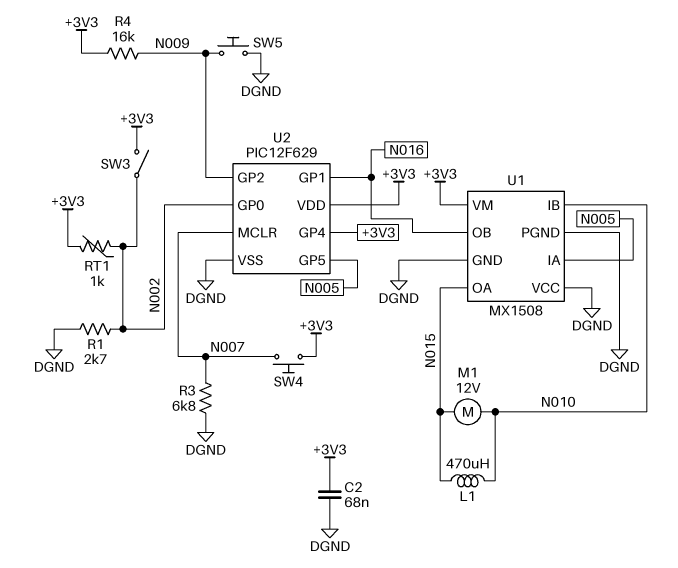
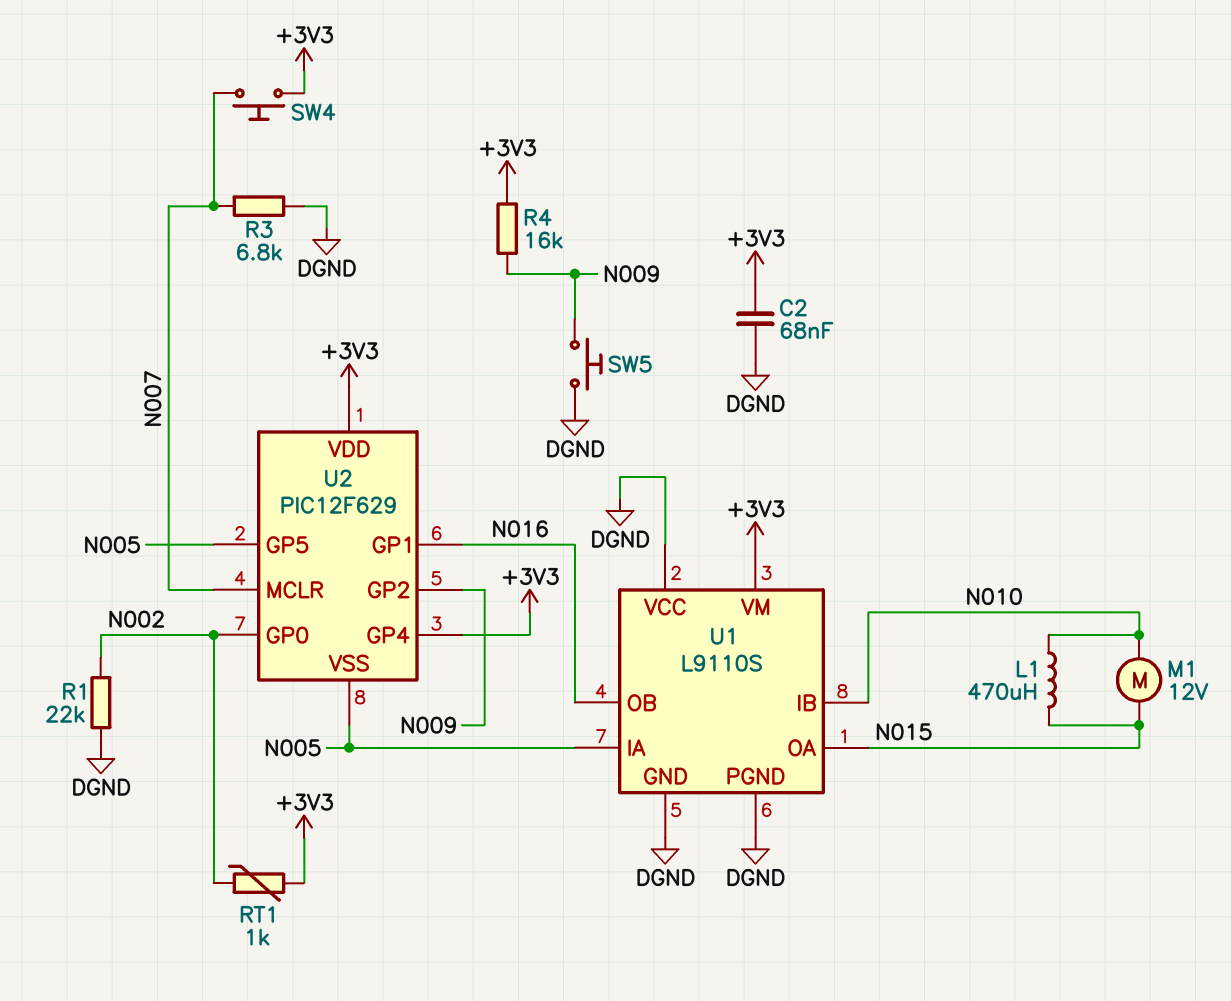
R1: 2.7k (DGND, N002) -> 22k (DGND, N002)
SW3: switch (+3V3, N002) -> none
U1: MX1508 -> L9110S
U2 pin VSS: DGND -> N005

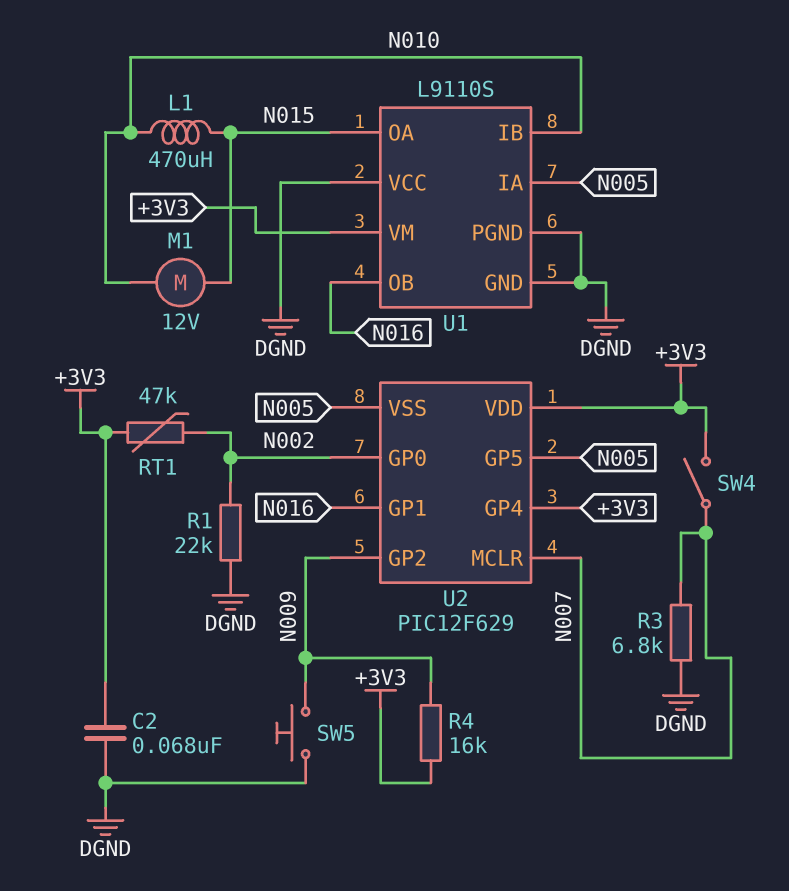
RT1: 1k (+3V3, N002) -> 47k (+3V3, N002)
SW4: button (+3V3, N007) -> switch (+3V3, N007)

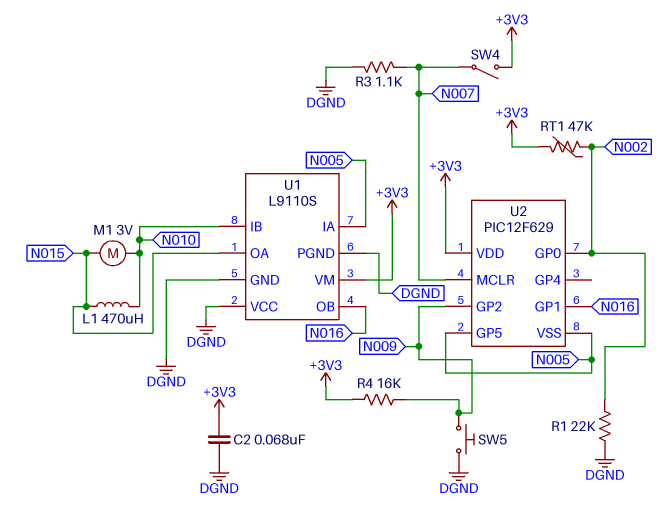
M1: motor 12V (N010, N015) -> motor 3V (N010, N015)
R3: 6.8k (DGND, N007) -> 1.1k (DGND, N007)
U2 pin GP4: +3V3 -> none

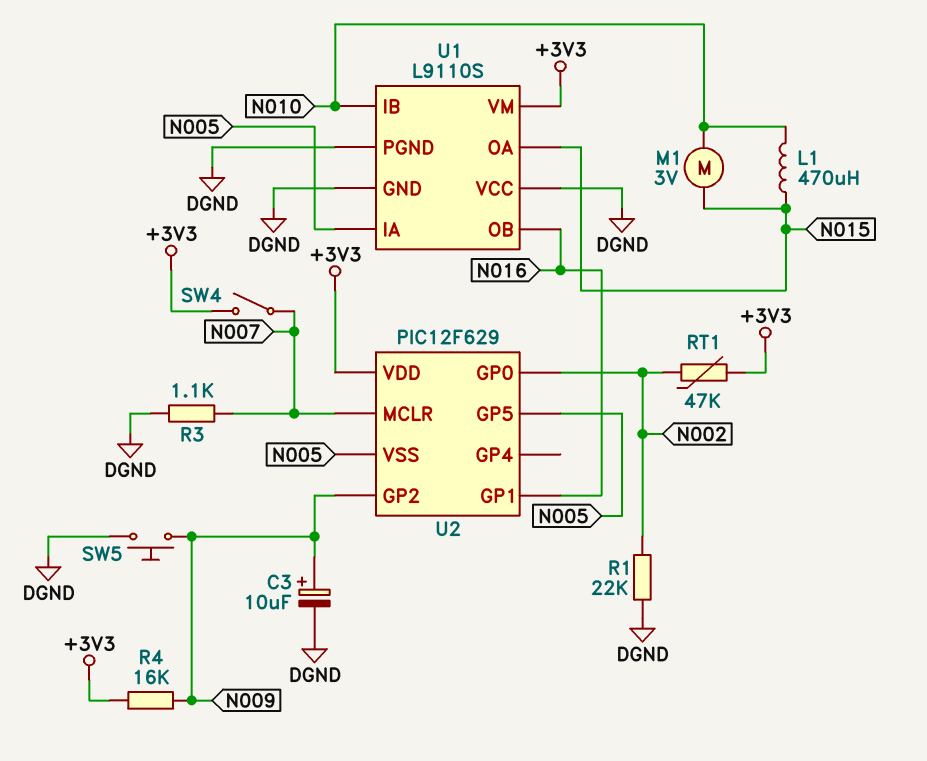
C2: 68nF (+3V3, DGND) -> none
C3: none -> 10uF (plus N009, minus DGND)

■ WHAT IS EXPECTED ■
In the copy, include no pictures; restate the listing above exactly.

■ YOUR RESPONSE ■
R1: 2.7k (DGND, N002) -> 22k (DGND, N002)
SW3: switch (+3V3, N002) -> none
U1: MX1508 -> L9110S
U2 pin VSS: DGND -> N005

RT1: 1k (+3V3, N002) -> 47k (+3V3, N002)
SW4: button (+3V3, N007) -> switch (+3V3, N007)

M1: motor 12V (N010, N015) -> motor 3V (N010, N015)
R3: 6.8k (DGND, N007) -> 1.1k (DGND, N007)
U2 pin GP4: +3V3 -> none

C2: 68nF (+3V3, DGND) -> none
C3: none -> 10uF (plus N009, minus DGND)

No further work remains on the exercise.